▶ Given records
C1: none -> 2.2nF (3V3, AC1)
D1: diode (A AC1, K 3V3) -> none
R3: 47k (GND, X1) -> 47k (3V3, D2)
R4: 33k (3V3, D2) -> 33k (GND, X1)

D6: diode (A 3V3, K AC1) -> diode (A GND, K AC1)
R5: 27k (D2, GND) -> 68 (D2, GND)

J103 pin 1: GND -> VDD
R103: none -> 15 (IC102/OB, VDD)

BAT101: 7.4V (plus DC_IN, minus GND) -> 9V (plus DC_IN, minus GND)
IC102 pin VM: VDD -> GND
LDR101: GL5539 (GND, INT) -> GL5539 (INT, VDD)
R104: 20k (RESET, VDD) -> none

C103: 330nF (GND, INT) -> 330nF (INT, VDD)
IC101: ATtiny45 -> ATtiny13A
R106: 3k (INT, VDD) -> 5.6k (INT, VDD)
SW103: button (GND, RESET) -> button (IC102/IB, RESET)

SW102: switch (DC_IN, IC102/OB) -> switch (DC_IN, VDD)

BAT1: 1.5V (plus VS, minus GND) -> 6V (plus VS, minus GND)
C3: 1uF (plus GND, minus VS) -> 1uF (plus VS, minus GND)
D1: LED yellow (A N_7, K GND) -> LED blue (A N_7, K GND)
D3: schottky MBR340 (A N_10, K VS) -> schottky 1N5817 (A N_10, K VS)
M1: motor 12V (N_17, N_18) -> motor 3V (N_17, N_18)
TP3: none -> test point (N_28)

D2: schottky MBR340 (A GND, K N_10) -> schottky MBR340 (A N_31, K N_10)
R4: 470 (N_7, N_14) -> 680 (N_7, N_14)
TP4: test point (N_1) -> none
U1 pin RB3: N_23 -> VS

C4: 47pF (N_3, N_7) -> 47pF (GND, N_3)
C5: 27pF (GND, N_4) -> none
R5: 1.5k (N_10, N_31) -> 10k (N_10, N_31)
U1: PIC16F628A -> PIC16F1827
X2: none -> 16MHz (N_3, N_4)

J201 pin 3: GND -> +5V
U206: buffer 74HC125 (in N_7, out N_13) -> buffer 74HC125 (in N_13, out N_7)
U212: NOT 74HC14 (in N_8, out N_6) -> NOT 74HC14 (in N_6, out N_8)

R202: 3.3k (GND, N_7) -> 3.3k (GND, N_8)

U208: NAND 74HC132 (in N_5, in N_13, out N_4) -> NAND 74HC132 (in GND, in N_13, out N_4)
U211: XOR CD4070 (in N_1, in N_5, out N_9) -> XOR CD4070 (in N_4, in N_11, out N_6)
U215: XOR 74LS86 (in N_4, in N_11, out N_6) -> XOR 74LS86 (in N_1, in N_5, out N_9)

▶ Exercise objective
Your reply must be a faithful copy of each entry above.

▶ Completed exercise
C1: none -> 2.2nF (3V3, AC1)
D1: diode (A AC1, K 3V3) -> none
R3: 47k (GND, X1) -> 47k (3V3, D2)
R4: 33k (3V3, D2) -> 33k (GND, X1)

D6: diode (A 3V3, K AC1) -> diode (A GND, K AC1)
R5: 27k (D2, GND) -> 68 (D2, GND)

J103 pin 1: GND -> VDD
R103: none -> 15 (IC102/OB, VDD)

BAT101: 7.4V (plus DC_IN, minus GND) -> 9V (plus DC_IN, minus GND)
IC102 pin VM: VDD -> GND
LDR101: GL5539 (GND, INT) -> GL5539 (INT, VDD)
R104: 20k (RESET, VDD) -> none

C103: 330nF (GND, INT) -> 330nF (INT, VDD)
IC101: ATtiny45 -> ATtiny13A
R106: 3k (INT, VDD) -> 5.6k (INT, VDD)
SW103: button (GND, RESET) -> button (IC102/IB, RESET)

SW102: switch (DC_IN, IC102/OB) -> switch (DC_IN, VDD)

BAT1: 1.5V (plus VS, minus GND) -> 6V (plus VS, minus GND)
C3: 1uF (plus GND, minus VS) -> 1uF (plus VS, minus GND)
D1: LED yellow (A N_7, K GND) -> LED blue (A N_7, K GND)
D3: schottky MBR340 (A N_10, K VS) -> schottky 1N5817 (A N_10, K VS)
M1: motor 12V (N_17, N_18) -> motor 3V (N_17, N_18)
TP3: none -> test point (N_28)

D2: schottky MBR340 (A GND, K N_10) -> schottky MBR340 (A N_31, K N_10)
R4: 470 (N_7, N_14) -> 680 (N_7, N_14)
TP4: test point (N_1) -> none
U1 pin RB3: N_23 -> VS

C4: 47pF (N_3, N_7) -> 47pF (GND, N_3)
C5: 27pF (GND, N_4) -> none
R5: 1.5k (N_10, N_31) -> 10k (N_10, N_31)
U1: PIC16F628A -> PIC16F1827
X2: none -> 16MHz (N_3, N_4)

J201 pin 3: GND -> +5V
U206: buffer 74HC125 (in N_7, out N_13) -> buffer 74HC125 (in N_13, out N_7)
U212: NOT 74HC14 (in N_8, out N_6) -> NOT 74HC14 (in N_6, out N_8)

R202: 3.3k (GND, N_7) -> 3.3k (GND, N_8)

U208: NAND 74HC132 (in N_5, in N_13, out N_4) -> NAND 74HC132 (in GND, in N_13, out N_4)
U211: XOR CD4070 (in N_1, in N_5, out N_9) -> XOR CD4070 (in N_4, in N_11, out N_6)
U215: XOR 74LS86 (in N_4, in N_11, out N_6) -> XOR 74LS86 (in N_1, in N_5, out N_9)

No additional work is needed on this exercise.